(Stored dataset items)
════════════════

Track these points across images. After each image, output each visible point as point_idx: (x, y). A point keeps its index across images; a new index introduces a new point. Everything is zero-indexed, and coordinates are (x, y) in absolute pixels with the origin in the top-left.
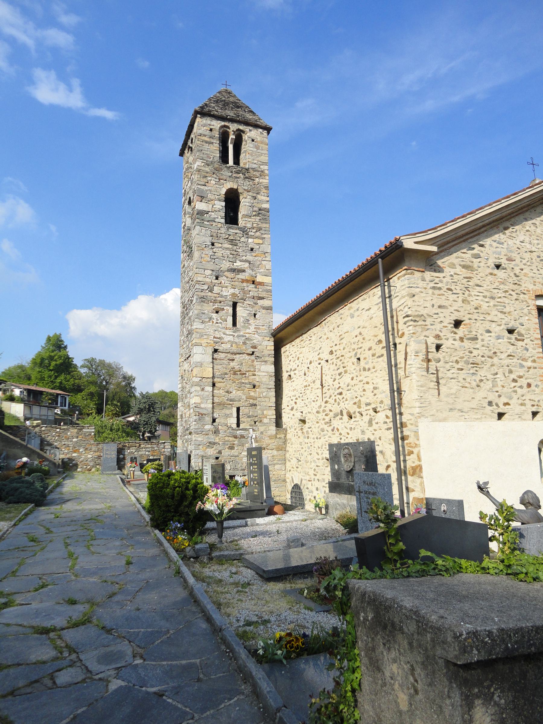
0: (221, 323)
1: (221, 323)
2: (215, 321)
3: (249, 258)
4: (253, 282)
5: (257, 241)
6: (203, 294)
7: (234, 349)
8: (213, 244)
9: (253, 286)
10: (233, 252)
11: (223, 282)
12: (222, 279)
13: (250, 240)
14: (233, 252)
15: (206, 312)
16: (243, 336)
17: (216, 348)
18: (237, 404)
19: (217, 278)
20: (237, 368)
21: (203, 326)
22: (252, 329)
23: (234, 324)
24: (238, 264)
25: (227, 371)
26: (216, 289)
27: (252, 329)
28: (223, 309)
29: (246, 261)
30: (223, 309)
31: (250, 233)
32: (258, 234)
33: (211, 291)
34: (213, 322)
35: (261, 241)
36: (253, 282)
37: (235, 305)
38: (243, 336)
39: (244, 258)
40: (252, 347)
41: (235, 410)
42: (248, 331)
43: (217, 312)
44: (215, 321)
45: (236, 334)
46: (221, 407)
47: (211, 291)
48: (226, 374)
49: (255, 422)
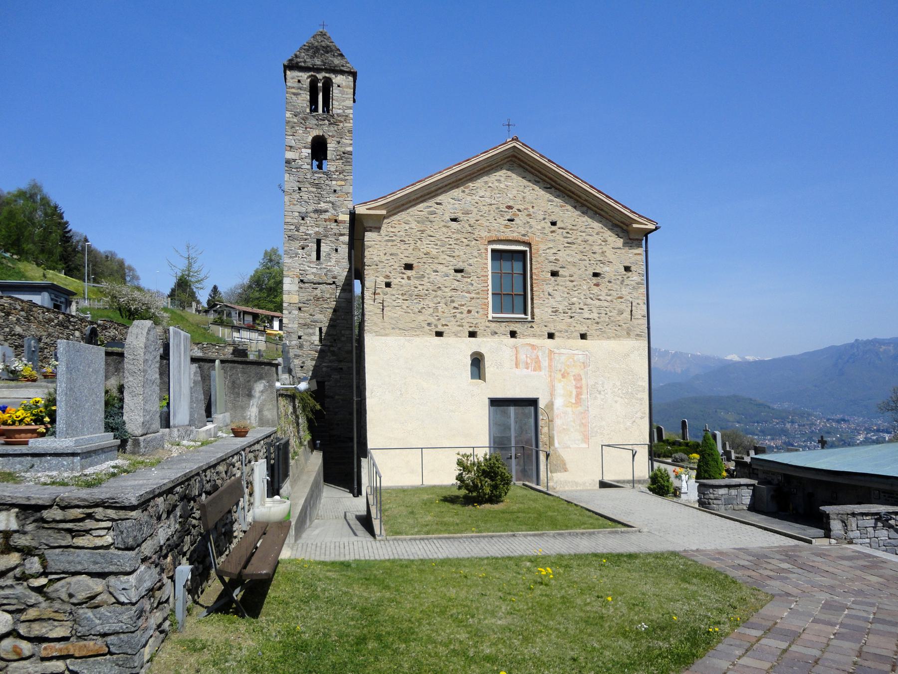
0: (305, 258)
1: (305, 258)
2: (300, 256)
3: (332, 199)
4: (336, 221)
5: (340, 183)
6: (290, 233)
7: (317, 279)
8: (300, 189)
9: (335, 224)
10: (317, 195)
11: (308, 222)
12: (308, 220)
13: (334, 182)
14: (317, 195)
15: (293, 248)
16: (325, 268)
17: (302, 278)
18: (319, 325)
19: (303, 219)
20: (319, 295)
21: (291, 260)
22: (333, 262)
23: (318, 258)
24: (323, 205)
25: (312, 298)
26: (302, 229)
27: (333, 262)
28: (308, 246)
29: (330, 202)
30: (308, 246)
31: (334, 176)
32: (341, 176)
33: (298, 230)
34: (299, 257)
35: (343, 183)
36: (336, 221)
37: (319, 242)
38: (325, 268)
39: (328, 199)
40: (333, 278)
41: (317, 329)
42: (329, 264)
43: (303, 248)
44: (300, 256)
45: (319, 267)
46: (306, 327)
47: (298, 230)
48: (310, 300)
49: (335, 340)
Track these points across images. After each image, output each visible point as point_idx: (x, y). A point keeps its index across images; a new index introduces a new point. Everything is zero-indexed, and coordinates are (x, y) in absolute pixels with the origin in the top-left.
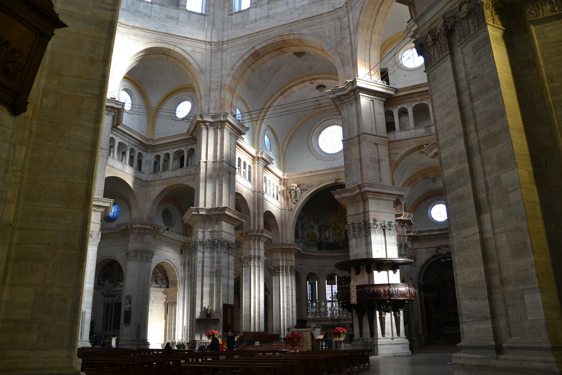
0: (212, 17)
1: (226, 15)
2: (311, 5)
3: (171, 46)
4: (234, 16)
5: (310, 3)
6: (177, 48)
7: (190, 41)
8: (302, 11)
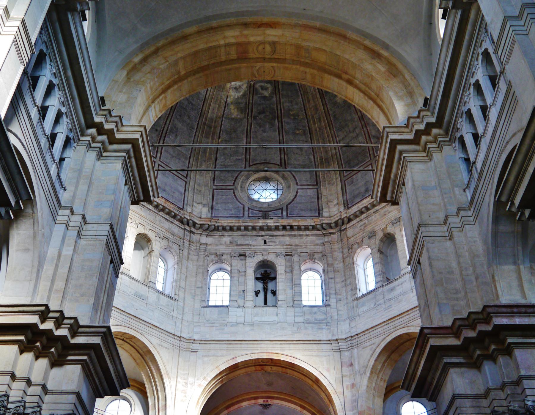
0: (182, 304)
1: (198, 305)
2: (306, 325)
3: (138, 334)
4: (206, 309)
5: (305, 322)
6: (144, 338)
7: (159, 331)
8: (295, 329)
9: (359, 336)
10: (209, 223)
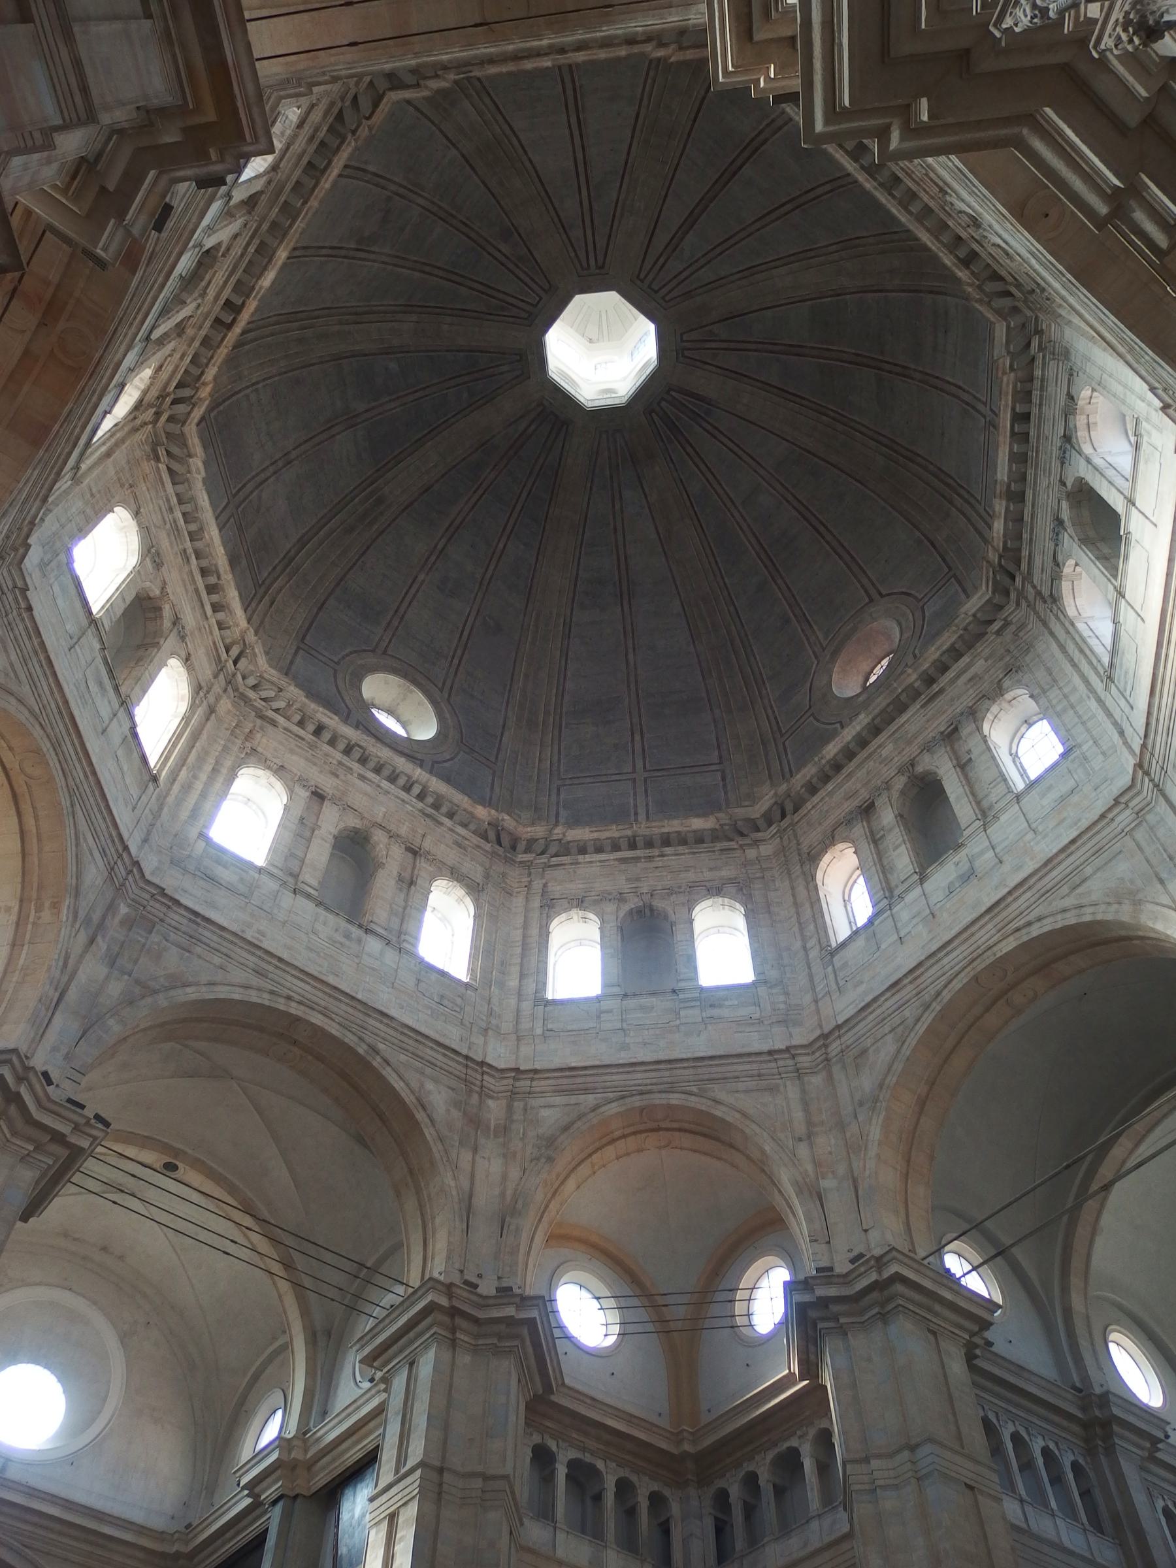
9: (25, 615)
10: (369, 122)
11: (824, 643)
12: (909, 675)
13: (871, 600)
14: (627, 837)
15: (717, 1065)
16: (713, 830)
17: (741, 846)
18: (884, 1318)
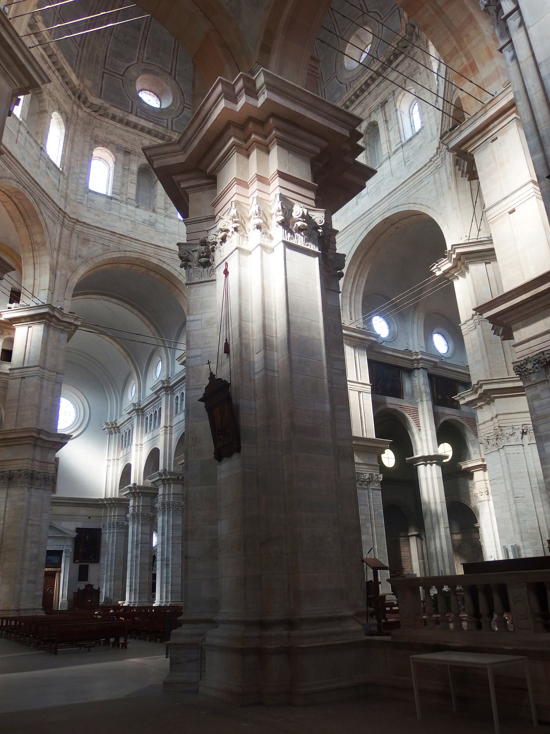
11: (144, 61)
12: (175, 135)
13: (170, 74)
14: (53, 52)
15: (47, 199)
16: (75, 86)
17: (75, 101)
18: (62, 331)
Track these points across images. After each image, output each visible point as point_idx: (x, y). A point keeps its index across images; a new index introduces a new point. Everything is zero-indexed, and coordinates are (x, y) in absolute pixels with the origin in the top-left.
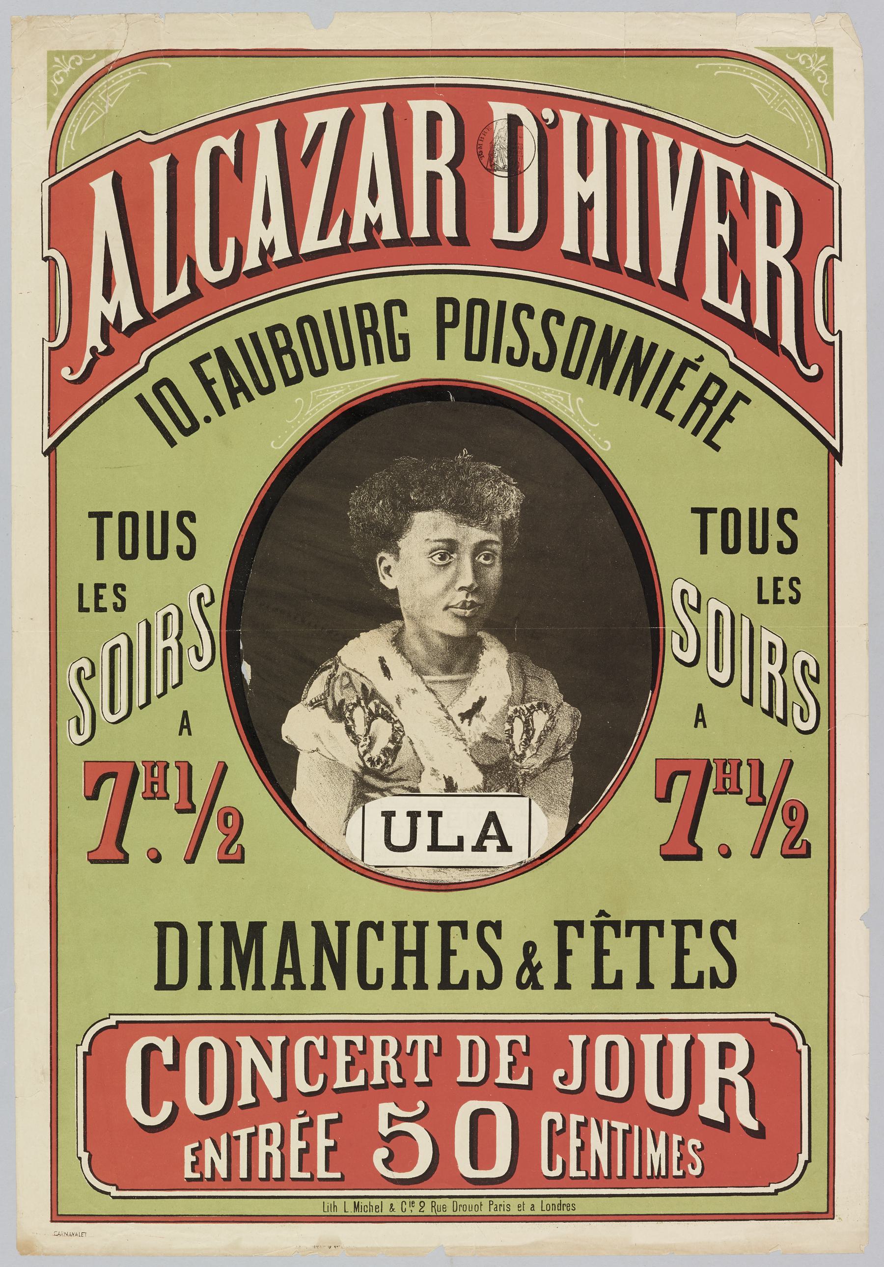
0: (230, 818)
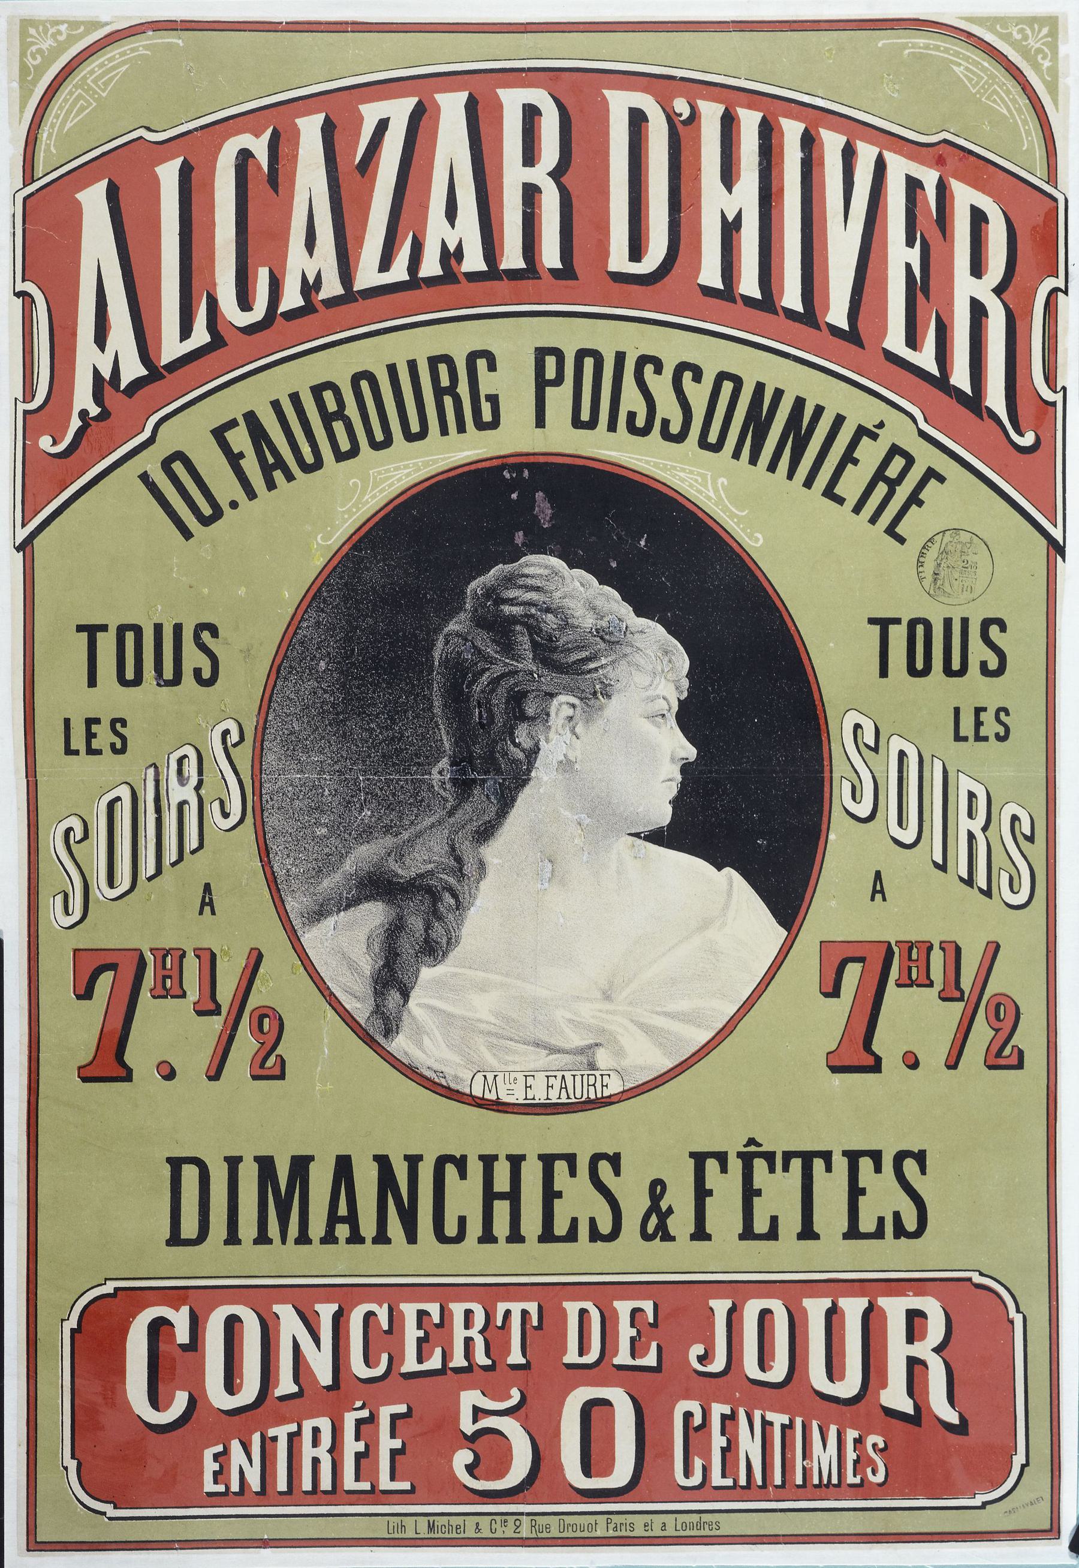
0: (266, 1021)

════════════════

Please copy the rows exactly, starting at the first one and ending at the line that contains "8: (213, 244)", with both ends included. Leave the pictures out of your copy.

Track these points across images. After each image, output each visible point as point_idx: (x, y). A point keeps its index across images; a new index introduces a new point. Everything is zero-indexed, and coordinates are (x, y) in absolute pixels with the origin in the top-left.
0: (221, 323)
1: (221, 323)
2: (215, 321)
3: (249, 258)
4: (253, 282)
5: (257, 241)
6: (203, 294)
7: (234, 349)
8: (213, 244)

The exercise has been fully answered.